Stored data START
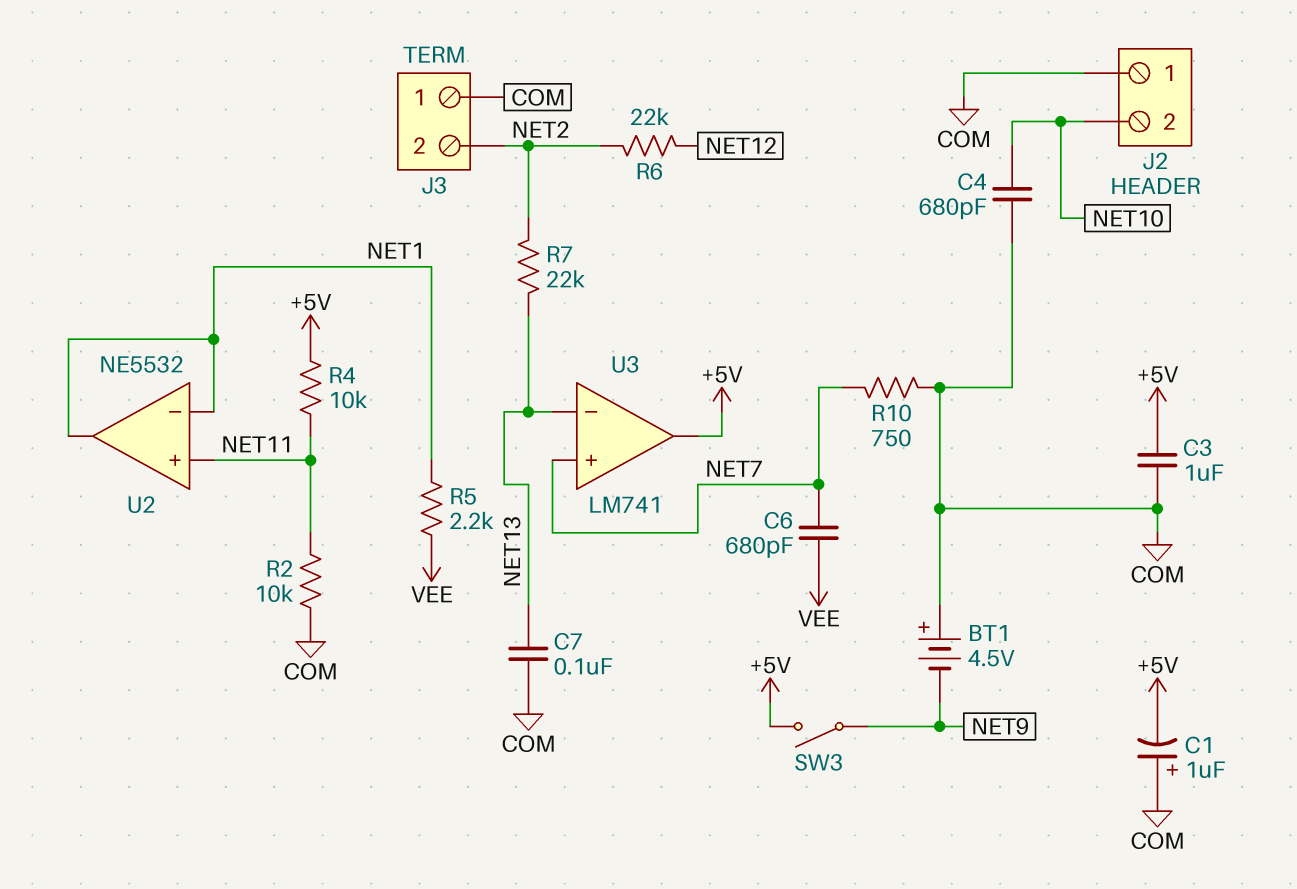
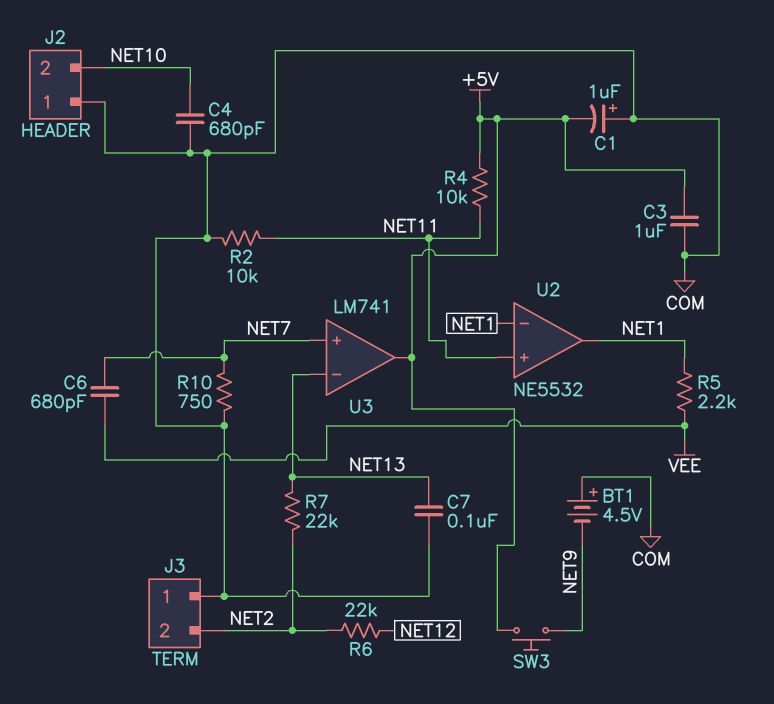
SW3: switch (+5V, NET9) -> button (+5V, NET9)

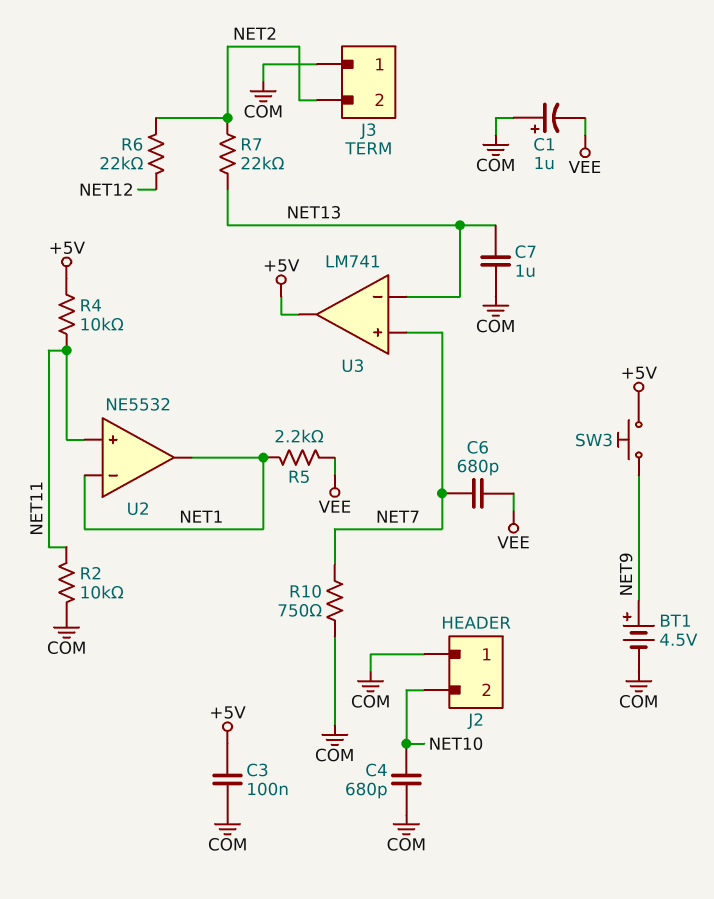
BT1: 4.5V (plus COM, minus NET9) -> 4.5V (plus NET9, minus COM)
C1: 1uF (plus COM, minus +5V) -> 1uF (plus COM, minus VEE)
C3: 1uF (+5V, COM) -> 100nF (+5V, COM)
C7: 100nF (COM, NET13) -> 1uF (COM, NET13)

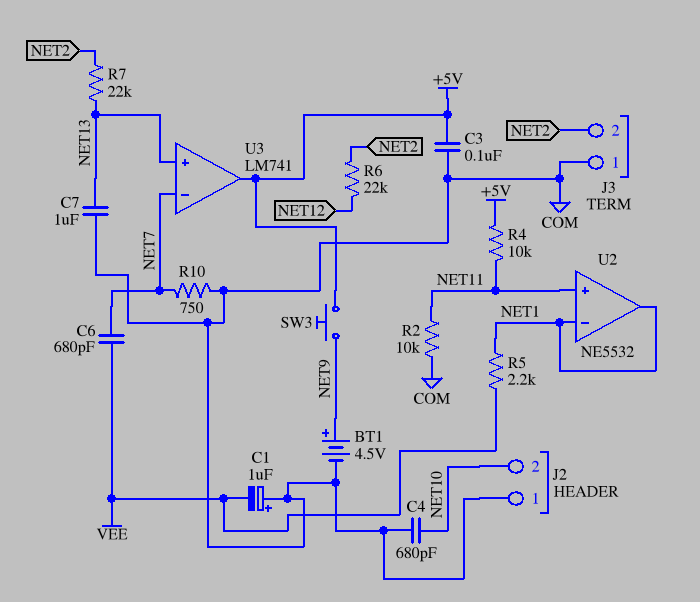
U3 pin in+: NET7 -> NET13
U3 pin in-: NET13 -> NET7

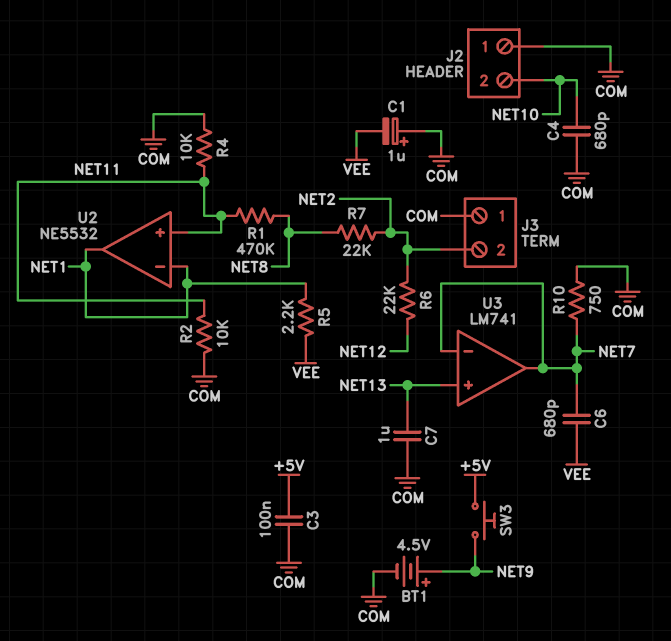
R1: none -> 470k (NET8, NET11)
R4: 10k (+5V, NET11) -> 10k (COM, NET11)
R7: 22k (NET2, NET13) -> 22k (NET2, NET8)
U3 pin out: +5V -> NET7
Stored data END
What the exercise asks:
Set down, word for word, only the lines running from the line with "C7: 100nF (COM, NET13) -> 1uF (COM, NET13)" through the final line of the entries above, omitting all pictures.

Task output:
C7: 100nF (COM, NET13) -> 1uF (COM, NET13)

U3 pin in+: NET7 -> NET13
U3 pin in-: NET13 -> NET7

R1: none -> 470k (NET8, NET11)
R4: 10k (+5V, NET11) -> 10k (COM, NET11)
R7: 22k (NET2, NET13) -> 22k (NET2, NET8)
U3 pin out: +5V -> NET7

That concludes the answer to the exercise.